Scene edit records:
┌──
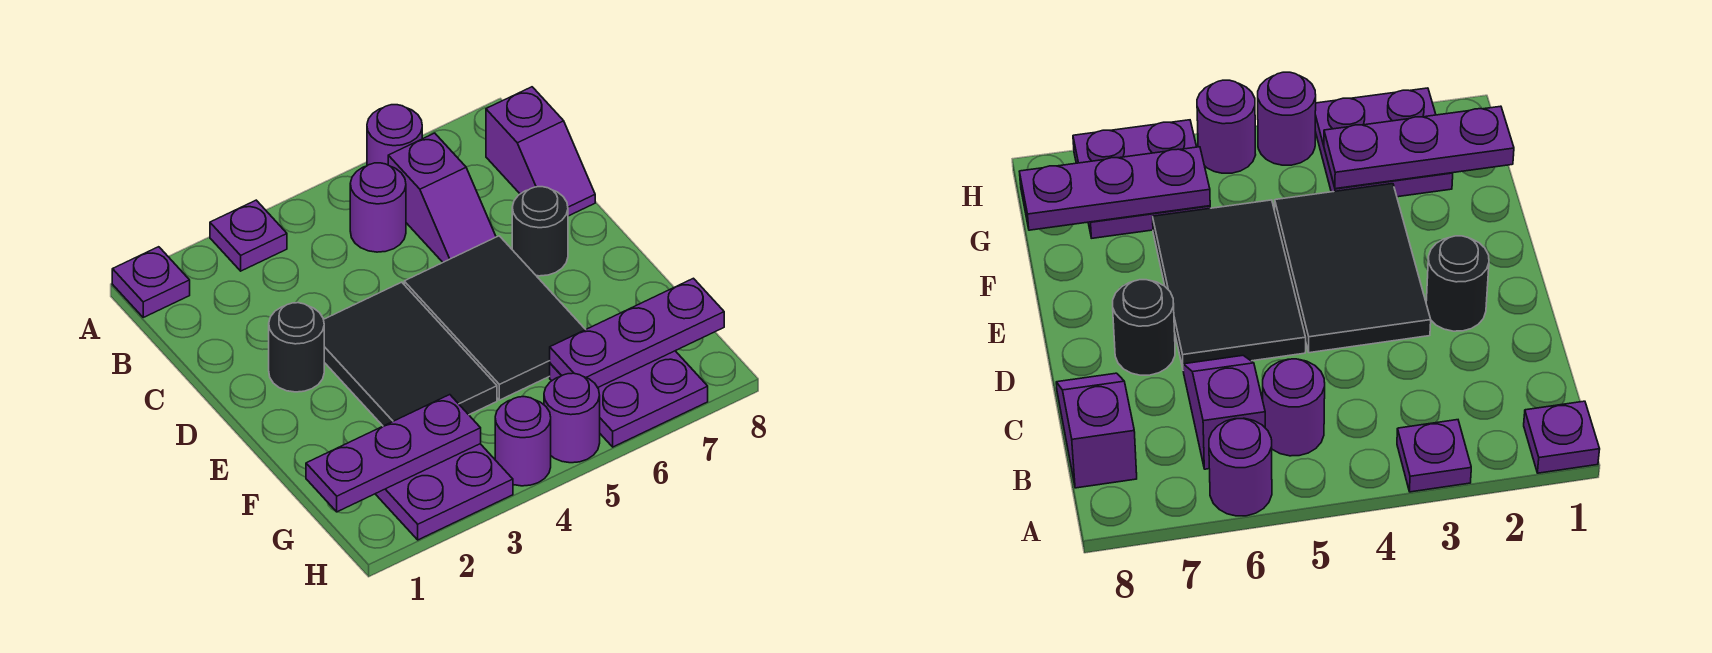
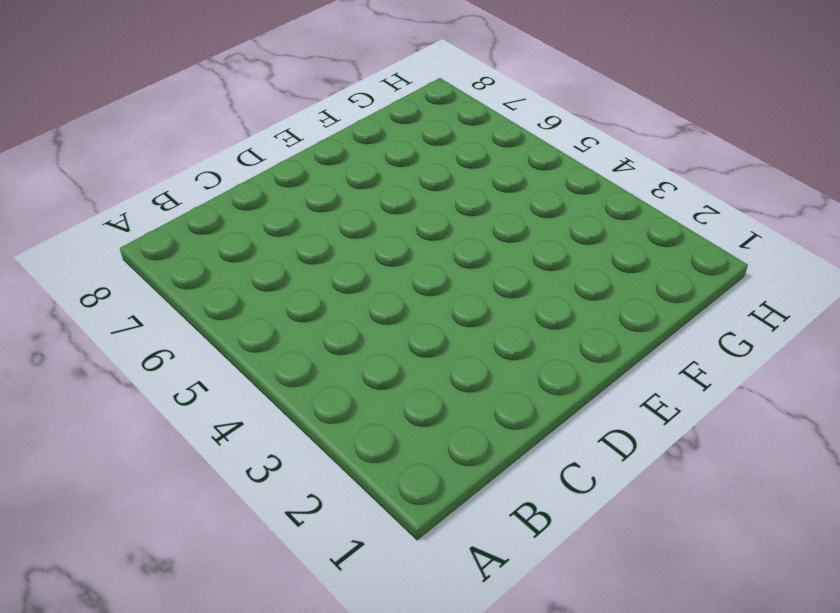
none -> purple plate A1 level 1
none -> purple plate A3 level 1
none -> purple round brick A6 level 1

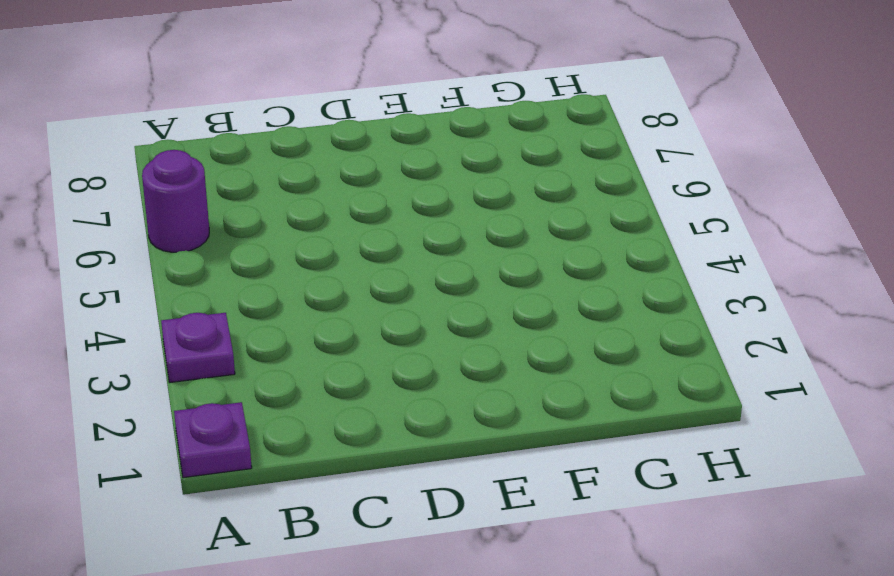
none -> purple round brick B5 level 1
none -> purple slope B6:C6 level 1 top B
none -> purple slope B8:C8 level 1 top B

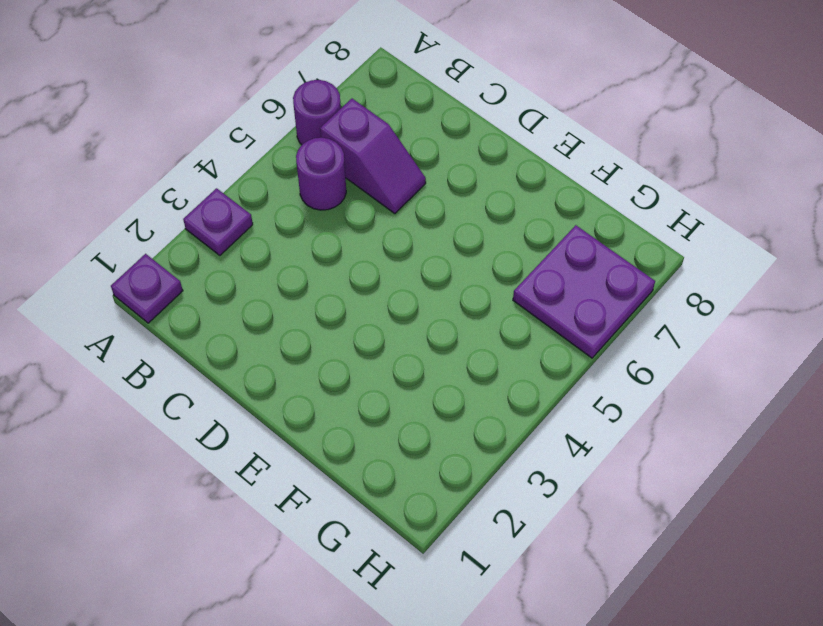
none -> purple slope B8:C8 level 1 top B
none -> black round brick D2 level 1
none -> black tile D3:F4 level 1

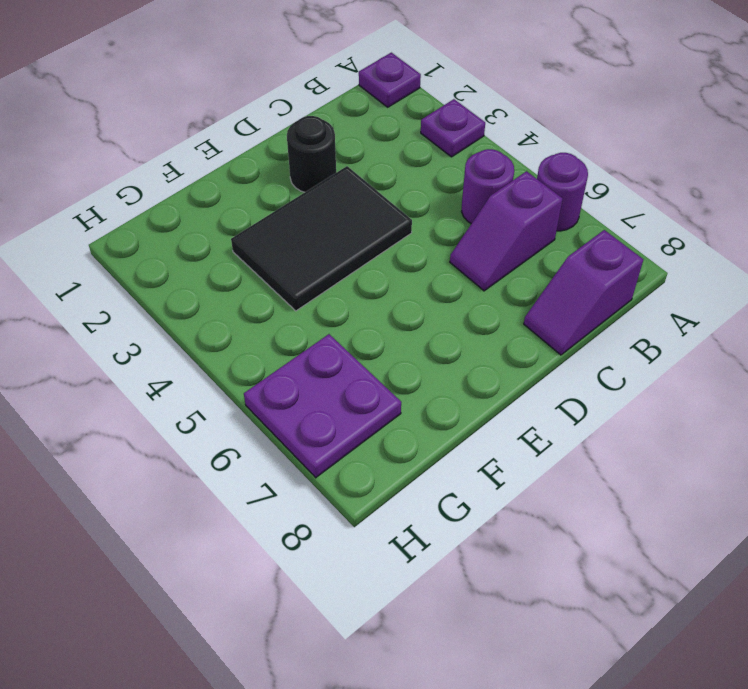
none -> black tile D5:F6 level 1
none -> black round brick D7 level 1
none -> purple plate G2:H3 level 1

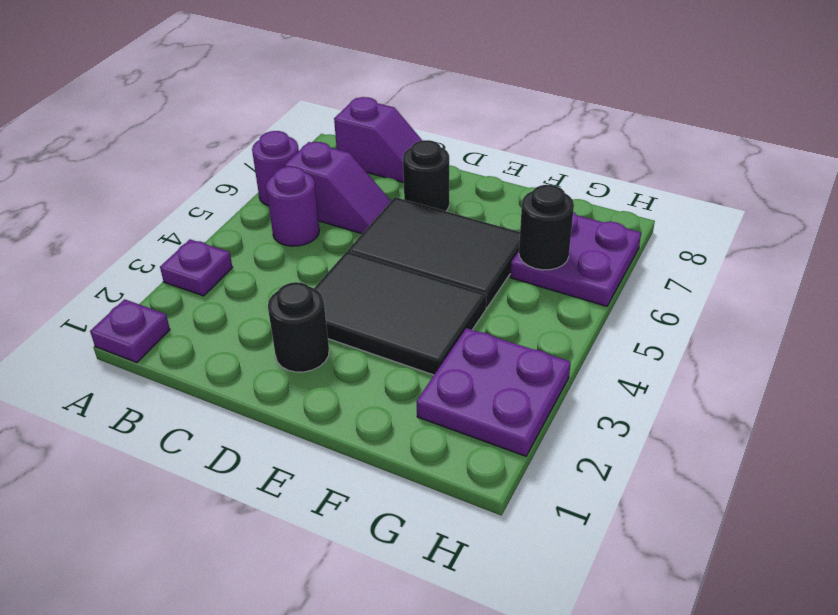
black round brick G6 level 2 -> purple plate G6:G8 level 2
none -> purple round brick H4 level 1
none -> purple round brick H5 level 1
none -> purple plate G1:G3 level 2

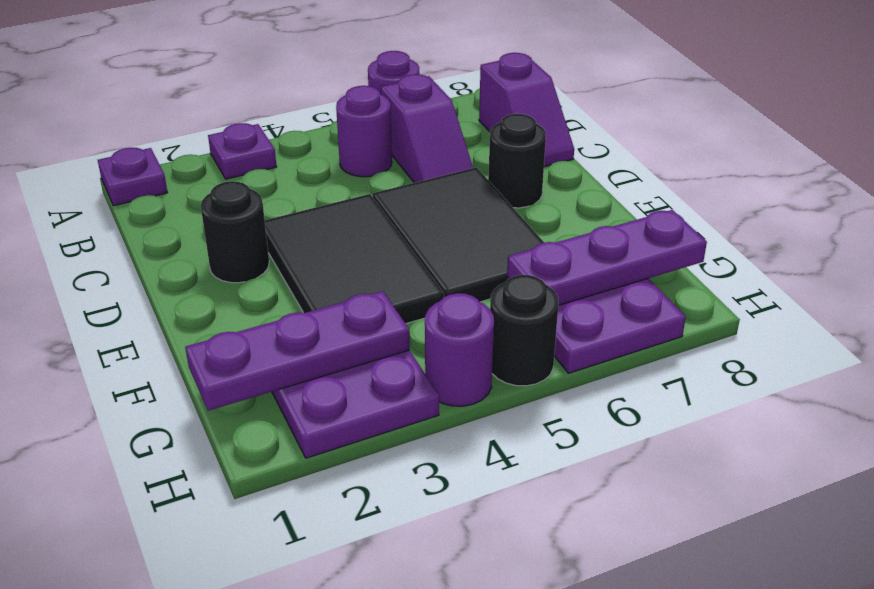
black round brick H5 level 1 -> purple round brick H5 level 1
└──
▶ _Task objective_
Could the entries above be restated word for word, with the pictures left out?

▶ _Written solution_
none -> purple plate A1 level 1
none -> purple plate A3 level 1
none -> purple round brick A6 level 1

none -> purple round brick B5 level 1
none -> purple slope B6:C6 level 1 top B
none -> purple slope B8:C8 level 1 top B

none -> purple slope B8:C8 level 1 top B
none -> black round brick D2 level 1
none -> black tile D3:F4 level 1

none -> black tile D5:F6 level 1
none -> black round brick D7 level 1
none -> purple plate G2:H3 level 1

black round brick G6 level 2 -> purple plate G6:G8 level 2
none -> purple round brick H4 level 1
none -> purple round brick H5 level 1
none -> purple plate G1:G3 level 2

black round brick H5 level 1 -> purple round brick H5 level 1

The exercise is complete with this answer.